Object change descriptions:
[Start of section]

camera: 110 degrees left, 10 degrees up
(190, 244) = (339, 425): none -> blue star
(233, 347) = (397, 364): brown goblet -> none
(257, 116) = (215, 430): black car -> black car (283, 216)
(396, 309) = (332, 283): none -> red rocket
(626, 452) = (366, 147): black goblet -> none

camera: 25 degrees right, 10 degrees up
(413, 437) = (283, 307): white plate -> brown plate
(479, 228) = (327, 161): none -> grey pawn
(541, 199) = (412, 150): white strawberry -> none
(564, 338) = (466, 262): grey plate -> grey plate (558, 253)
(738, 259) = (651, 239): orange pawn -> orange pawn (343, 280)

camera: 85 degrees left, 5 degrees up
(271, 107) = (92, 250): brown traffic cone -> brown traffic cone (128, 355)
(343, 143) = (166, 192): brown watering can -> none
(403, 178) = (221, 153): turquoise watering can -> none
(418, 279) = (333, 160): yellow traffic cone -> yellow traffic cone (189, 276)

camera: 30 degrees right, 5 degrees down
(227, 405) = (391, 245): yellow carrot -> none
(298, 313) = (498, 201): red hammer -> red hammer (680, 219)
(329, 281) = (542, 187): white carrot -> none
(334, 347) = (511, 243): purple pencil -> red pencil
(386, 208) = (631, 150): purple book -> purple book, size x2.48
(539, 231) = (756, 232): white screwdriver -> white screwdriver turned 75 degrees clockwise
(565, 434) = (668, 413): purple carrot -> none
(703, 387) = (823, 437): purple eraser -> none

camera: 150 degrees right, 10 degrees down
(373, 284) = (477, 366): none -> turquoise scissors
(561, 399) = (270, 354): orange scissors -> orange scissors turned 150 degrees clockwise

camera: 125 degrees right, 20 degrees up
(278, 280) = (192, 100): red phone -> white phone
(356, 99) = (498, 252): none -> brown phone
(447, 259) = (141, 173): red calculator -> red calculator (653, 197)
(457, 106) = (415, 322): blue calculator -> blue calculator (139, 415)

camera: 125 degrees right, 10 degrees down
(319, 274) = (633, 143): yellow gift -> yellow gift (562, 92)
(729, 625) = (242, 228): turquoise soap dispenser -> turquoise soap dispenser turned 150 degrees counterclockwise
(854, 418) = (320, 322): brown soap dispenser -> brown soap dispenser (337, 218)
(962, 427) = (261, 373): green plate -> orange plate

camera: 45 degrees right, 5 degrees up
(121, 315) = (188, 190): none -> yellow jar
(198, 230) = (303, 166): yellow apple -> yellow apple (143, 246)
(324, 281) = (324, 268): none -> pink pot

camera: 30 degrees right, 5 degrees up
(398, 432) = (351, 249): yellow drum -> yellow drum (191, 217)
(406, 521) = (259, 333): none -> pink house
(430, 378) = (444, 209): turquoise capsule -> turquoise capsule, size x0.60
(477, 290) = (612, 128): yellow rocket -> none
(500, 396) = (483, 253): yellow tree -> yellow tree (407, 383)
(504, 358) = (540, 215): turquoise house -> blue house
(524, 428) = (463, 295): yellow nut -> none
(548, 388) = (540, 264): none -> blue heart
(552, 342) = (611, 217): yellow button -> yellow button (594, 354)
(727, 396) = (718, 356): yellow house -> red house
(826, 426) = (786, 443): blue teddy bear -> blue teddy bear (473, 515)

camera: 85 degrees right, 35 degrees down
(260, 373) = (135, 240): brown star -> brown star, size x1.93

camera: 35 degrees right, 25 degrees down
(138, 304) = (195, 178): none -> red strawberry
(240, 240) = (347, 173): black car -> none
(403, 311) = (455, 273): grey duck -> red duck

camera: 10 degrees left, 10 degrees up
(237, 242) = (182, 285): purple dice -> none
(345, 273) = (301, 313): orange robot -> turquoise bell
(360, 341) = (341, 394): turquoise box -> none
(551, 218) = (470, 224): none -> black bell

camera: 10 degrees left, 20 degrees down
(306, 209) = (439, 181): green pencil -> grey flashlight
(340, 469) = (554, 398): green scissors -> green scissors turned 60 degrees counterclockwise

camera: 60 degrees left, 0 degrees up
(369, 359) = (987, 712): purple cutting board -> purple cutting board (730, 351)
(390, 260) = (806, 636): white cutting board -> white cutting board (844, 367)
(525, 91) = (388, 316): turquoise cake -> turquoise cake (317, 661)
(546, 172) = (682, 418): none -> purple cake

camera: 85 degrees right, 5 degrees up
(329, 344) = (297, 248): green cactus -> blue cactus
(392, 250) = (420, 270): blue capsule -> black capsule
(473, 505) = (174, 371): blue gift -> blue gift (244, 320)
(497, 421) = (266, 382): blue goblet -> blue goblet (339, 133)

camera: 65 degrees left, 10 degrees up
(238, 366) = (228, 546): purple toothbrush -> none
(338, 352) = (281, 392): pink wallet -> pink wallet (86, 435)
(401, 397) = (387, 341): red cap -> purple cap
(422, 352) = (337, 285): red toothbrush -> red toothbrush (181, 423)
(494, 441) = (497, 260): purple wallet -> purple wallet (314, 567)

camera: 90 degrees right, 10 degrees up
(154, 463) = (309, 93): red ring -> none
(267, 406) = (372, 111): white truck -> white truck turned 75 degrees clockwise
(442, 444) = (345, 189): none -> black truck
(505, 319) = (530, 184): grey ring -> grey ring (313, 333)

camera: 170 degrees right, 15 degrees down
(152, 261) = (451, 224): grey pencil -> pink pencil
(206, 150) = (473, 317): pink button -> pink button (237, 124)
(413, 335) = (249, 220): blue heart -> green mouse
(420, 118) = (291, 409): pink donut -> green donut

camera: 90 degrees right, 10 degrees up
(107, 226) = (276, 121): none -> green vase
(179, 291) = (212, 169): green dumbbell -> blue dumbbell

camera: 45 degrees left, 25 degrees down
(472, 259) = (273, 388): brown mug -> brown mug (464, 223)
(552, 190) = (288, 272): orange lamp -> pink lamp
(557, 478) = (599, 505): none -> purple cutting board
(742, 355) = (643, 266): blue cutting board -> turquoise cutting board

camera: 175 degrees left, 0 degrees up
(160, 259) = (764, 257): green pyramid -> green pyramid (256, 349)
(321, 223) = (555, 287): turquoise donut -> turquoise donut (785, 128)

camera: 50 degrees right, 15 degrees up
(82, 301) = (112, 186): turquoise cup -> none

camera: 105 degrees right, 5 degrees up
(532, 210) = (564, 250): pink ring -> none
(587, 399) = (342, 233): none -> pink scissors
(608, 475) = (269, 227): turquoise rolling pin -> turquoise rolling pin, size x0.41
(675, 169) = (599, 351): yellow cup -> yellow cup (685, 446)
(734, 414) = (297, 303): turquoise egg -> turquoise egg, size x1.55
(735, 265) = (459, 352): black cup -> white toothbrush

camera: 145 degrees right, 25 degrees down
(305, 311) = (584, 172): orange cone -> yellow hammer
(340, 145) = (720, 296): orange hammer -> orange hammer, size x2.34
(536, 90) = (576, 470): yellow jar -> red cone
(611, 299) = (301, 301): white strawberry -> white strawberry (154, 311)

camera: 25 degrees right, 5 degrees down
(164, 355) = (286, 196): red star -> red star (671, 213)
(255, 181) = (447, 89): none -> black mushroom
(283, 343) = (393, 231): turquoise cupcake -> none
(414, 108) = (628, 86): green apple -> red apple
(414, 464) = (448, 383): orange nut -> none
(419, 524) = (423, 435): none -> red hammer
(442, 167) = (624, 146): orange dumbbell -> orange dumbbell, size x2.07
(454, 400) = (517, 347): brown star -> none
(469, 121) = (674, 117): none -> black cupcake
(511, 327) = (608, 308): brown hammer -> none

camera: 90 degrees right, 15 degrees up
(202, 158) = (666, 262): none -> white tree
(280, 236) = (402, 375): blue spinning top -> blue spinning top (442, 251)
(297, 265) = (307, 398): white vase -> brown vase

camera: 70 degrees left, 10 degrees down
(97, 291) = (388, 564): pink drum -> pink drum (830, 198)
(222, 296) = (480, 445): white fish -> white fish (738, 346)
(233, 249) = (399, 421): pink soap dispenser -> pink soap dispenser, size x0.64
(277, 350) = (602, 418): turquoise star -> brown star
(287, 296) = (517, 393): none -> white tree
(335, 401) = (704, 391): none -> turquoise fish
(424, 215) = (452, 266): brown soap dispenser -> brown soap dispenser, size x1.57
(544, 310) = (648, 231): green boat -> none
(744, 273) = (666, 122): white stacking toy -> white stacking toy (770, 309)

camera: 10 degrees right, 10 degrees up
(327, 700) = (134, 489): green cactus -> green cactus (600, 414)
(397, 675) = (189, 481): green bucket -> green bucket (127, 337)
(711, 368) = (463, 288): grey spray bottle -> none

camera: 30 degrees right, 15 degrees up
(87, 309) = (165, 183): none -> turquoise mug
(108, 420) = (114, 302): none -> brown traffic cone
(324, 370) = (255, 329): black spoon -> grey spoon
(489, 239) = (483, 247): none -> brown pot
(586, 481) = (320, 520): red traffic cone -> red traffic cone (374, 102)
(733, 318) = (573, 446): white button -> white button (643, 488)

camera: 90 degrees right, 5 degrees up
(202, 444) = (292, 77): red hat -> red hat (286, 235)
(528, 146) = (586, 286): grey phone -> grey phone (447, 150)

[End of section]

WHAT TO WORK ON:
Would you set down, word for word, the lines from the opening of the entries above through the line with "(396, 309) = (332, 283): none -> red rocket", both included, and no others?

EXERCISE OUTPUT:
camera: 110 degrees left, 10 degrees up
(190, 244) = (339, 425): none -> blue star
(233, 347) = (397, 364): brown goblet -> none
(257, 116) = (215, 430): black car -> black car (283, 216)
(396, 309) = (332, 283): none -> red rocket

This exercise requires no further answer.